▸ Input
* * * * * * *

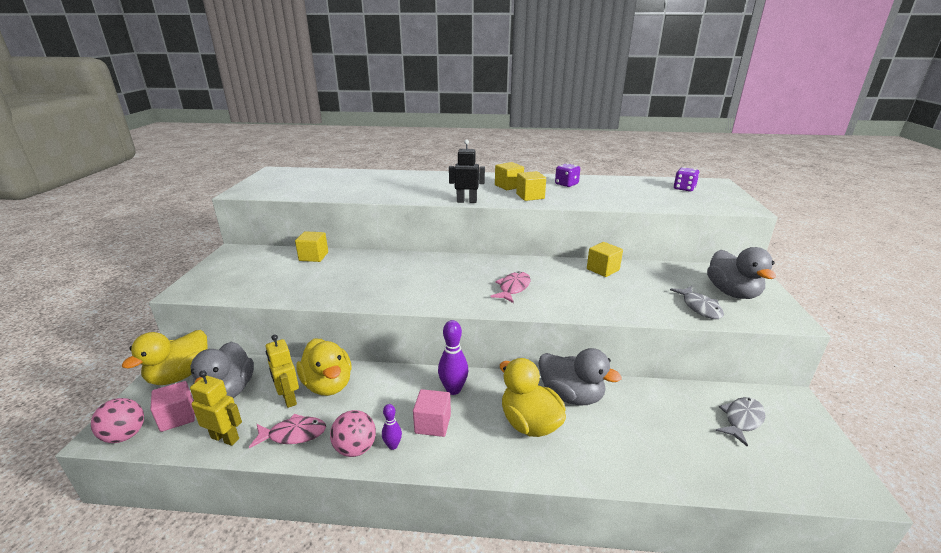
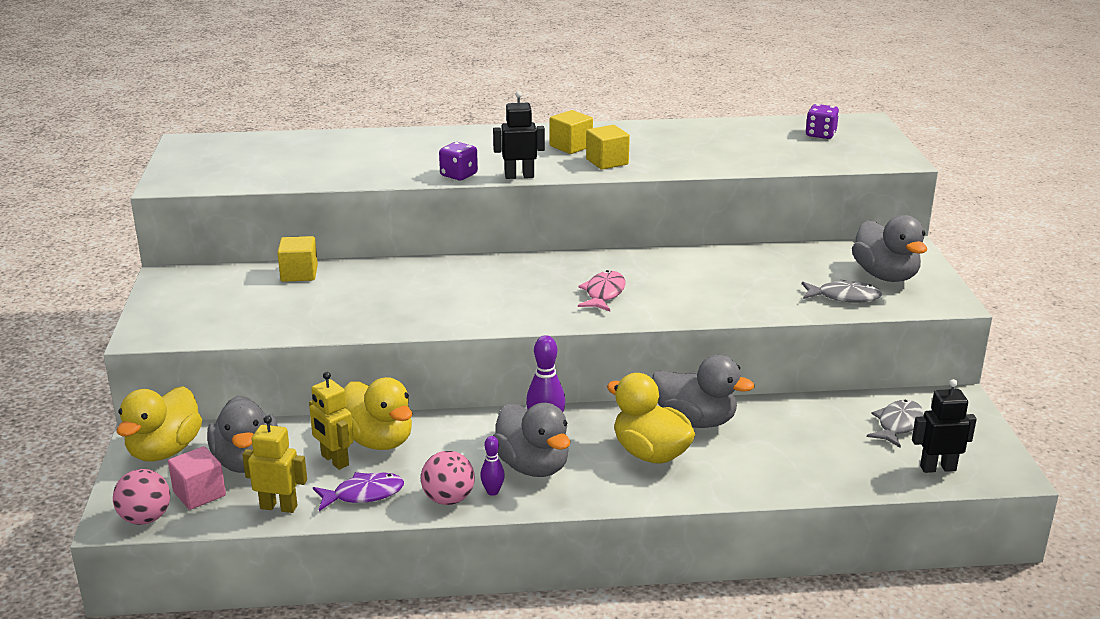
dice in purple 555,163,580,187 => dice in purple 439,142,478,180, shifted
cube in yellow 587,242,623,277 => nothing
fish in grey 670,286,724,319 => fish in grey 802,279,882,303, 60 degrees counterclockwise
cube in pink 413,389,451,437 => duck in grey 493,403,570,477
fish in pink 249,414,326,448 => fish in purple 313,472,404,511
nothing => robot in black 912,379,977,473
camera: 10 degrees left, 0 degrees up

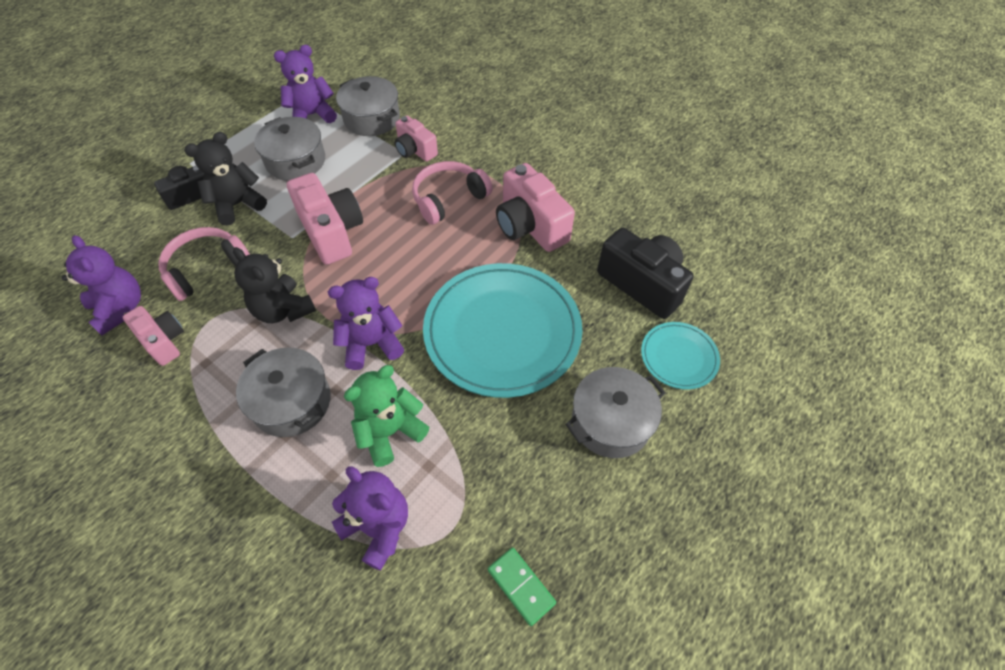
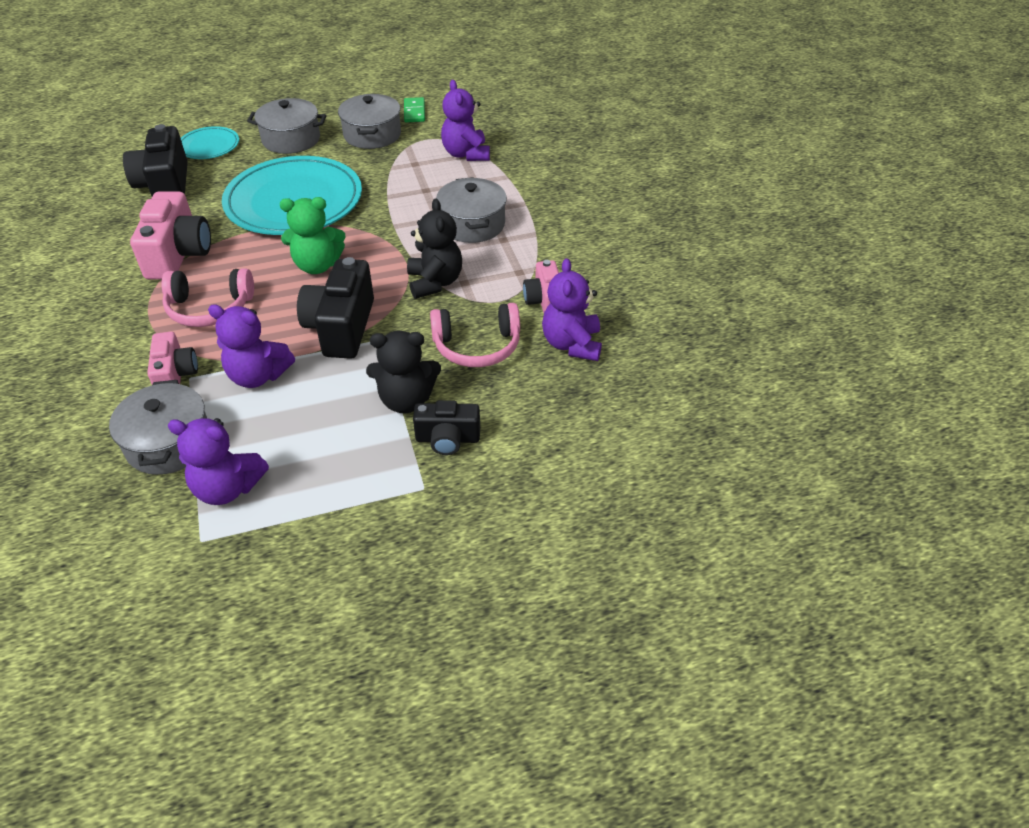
pot in grey 254,117,325,181 => pot in grey 338,94,401,149, shifted
camera in pink 287,173,363,265 => camera in black 297,257,374,359
teddy bear in purple 328,277,404,370 => teddy bear in purple 208,304,295,388, shifted
teddy bear in green 344,365,429,467 => teddy bear in green 280,197,346,274, shifted
camera: 145 degrees left, 10 degrees down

* * * * * * *

Set down, exactly as they stand above, the lines starting with the line with "cube in yellow 587,242,623,277 => nothing" and going on through the line with "nothing => robot in black 912,379,977,473", and no others.

▸ Completed exercise
cube in yellow 587,242,623,277 => nothing
fish in grey 670,286,724,319 => fish in grey 802,279,882,303, 60 degrees counterclockwise
cube in pink 413,389,451,437 => duck in grey 493,403,570,477
fish in pink 249,414,326,448 => fish in purple 313,472,404,511
nothing => robot in black 912,379,977,473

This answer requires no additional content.